[Records from a data collection]

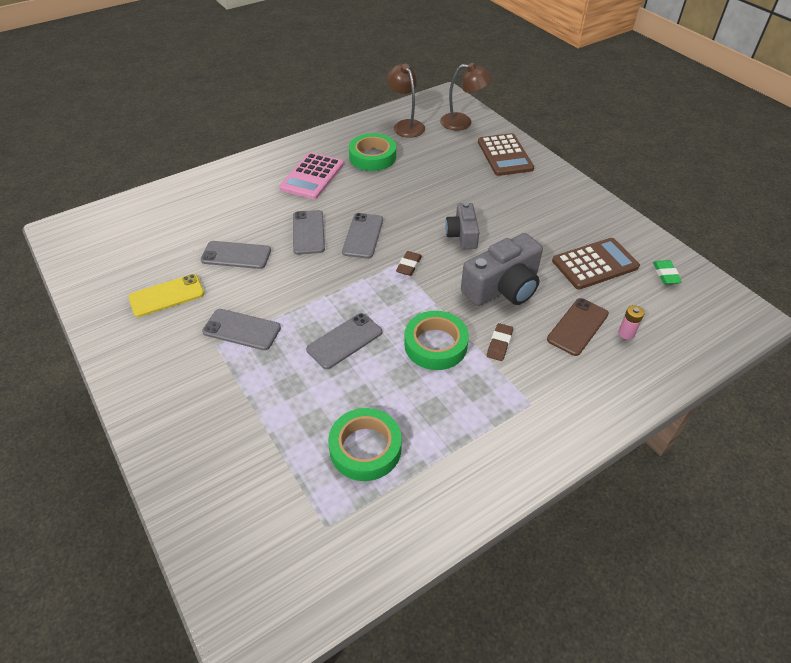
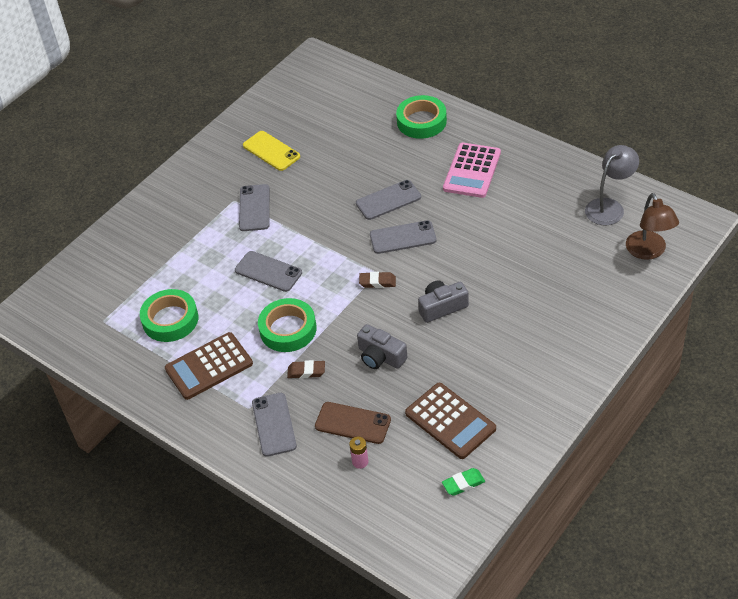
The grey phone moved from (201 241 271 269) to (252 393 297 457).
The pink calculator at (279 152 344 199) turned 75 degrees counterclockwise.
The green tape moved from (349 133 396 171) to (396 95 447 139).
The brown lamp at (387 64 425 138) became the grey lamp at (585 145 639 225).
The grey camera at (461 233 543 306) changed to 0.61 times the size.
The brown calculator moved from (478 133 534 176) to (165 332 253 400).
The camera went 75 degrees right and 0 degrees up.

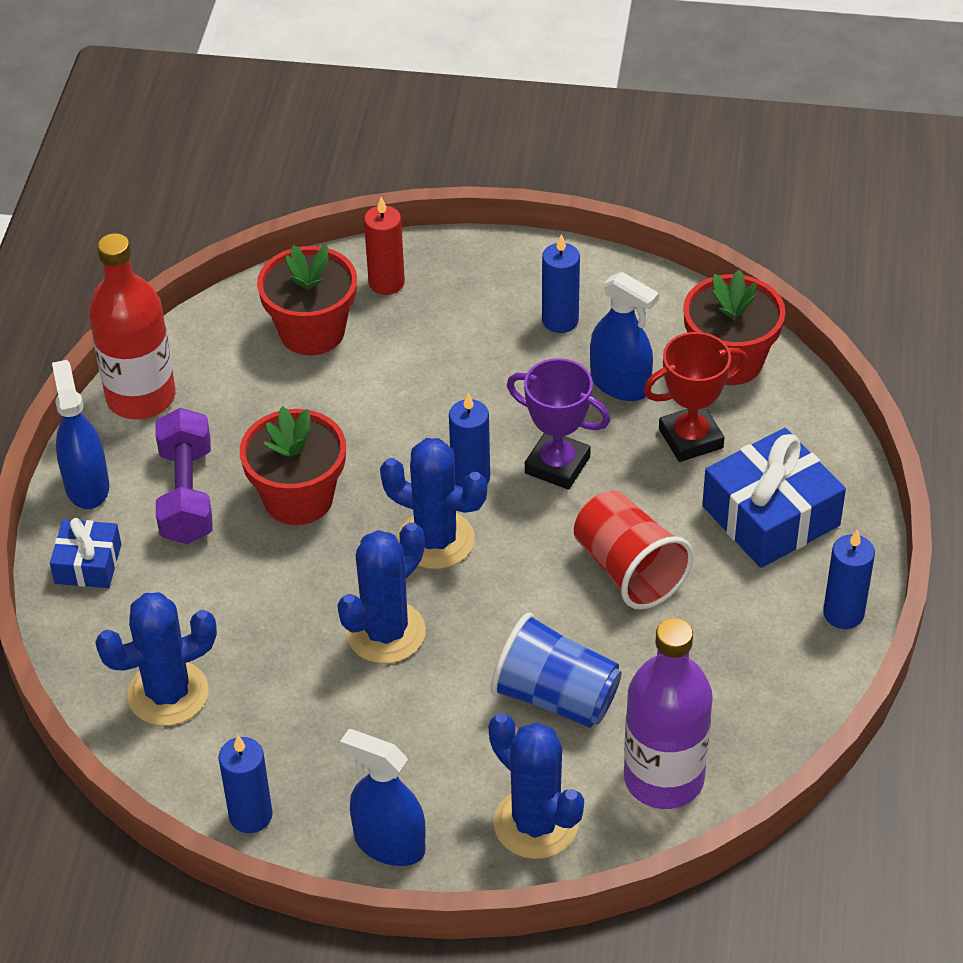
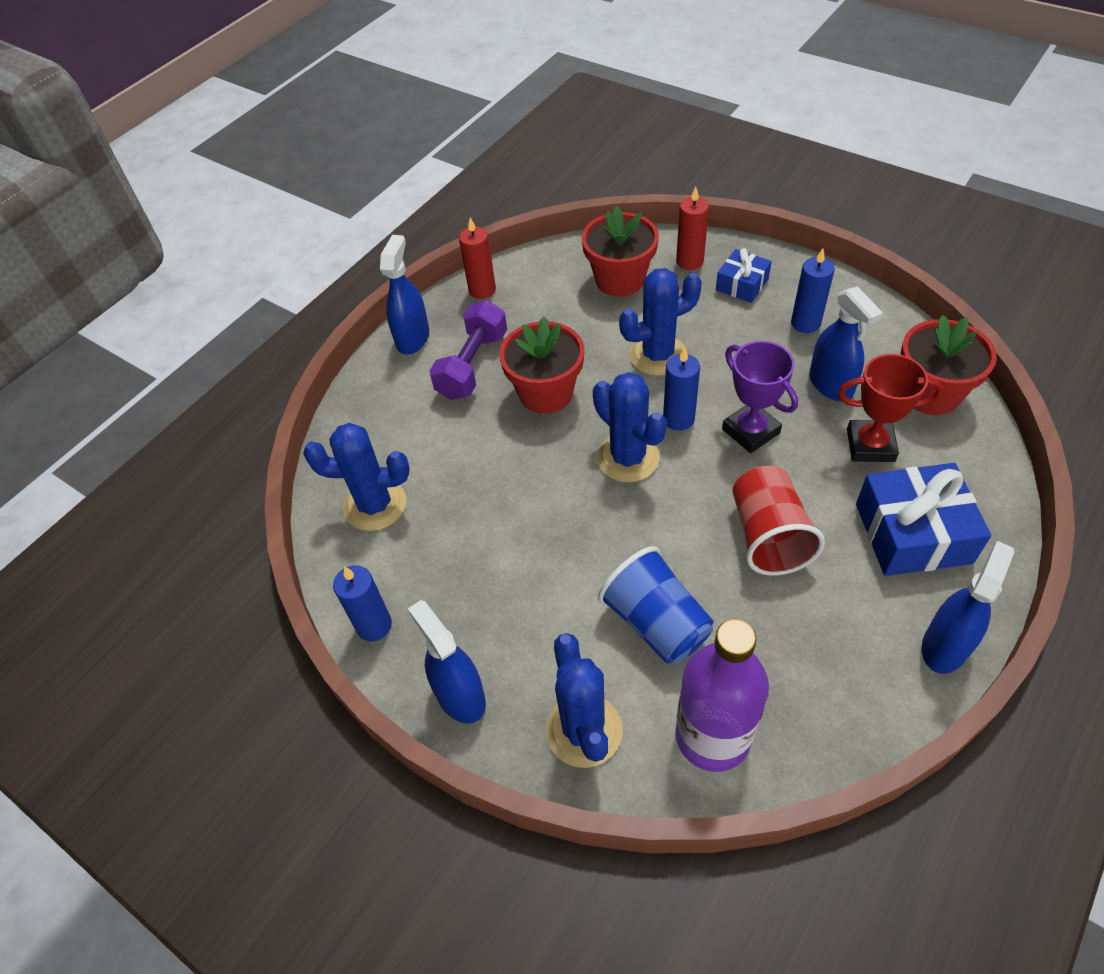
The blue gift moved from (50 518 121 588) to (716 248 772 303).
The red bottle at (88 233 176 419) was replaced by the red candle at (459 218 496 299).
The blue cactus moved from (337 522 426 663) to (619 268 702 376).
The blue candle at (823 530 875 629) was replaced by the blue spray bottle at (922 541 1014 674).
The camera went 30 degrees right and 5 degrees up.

▸ **Task statement**: Give all the entries again exactly, dropping each picture.

▸ **Answer space**:
The grey phone moved from (201 241 271 269) to (252 393 297 457).
The pink calculator at (279 152 344 199) turned 75 degrees counterclockwise.
The green tape moved from (349 133 396 171) to (396 95 447 139).
The brown lamp at (387 64 425 138) became the grey lamp at (585 145 639 225).
The grey camera at (461 233 543 306) changed to 0.61 times the size.
The brown calculator moved from (478 133 534 176) to (165 332 253 400).
The camera went 75 degrees right and 0 degrees up.

The blue gift moved from (50 518 121 588) to (716 248 772 303).
The red bottle at (88 233 176 419) was replaced by the red candle at (459 218 496 299).
The blue cactus moved from (337 522 426 663) to (619 268 702 376).
The blue candle at (823 530 875 629) was replaced by the blue spray bottle at (922 541 1014 674).
The camera went 30 degrees right and 5 degrees up.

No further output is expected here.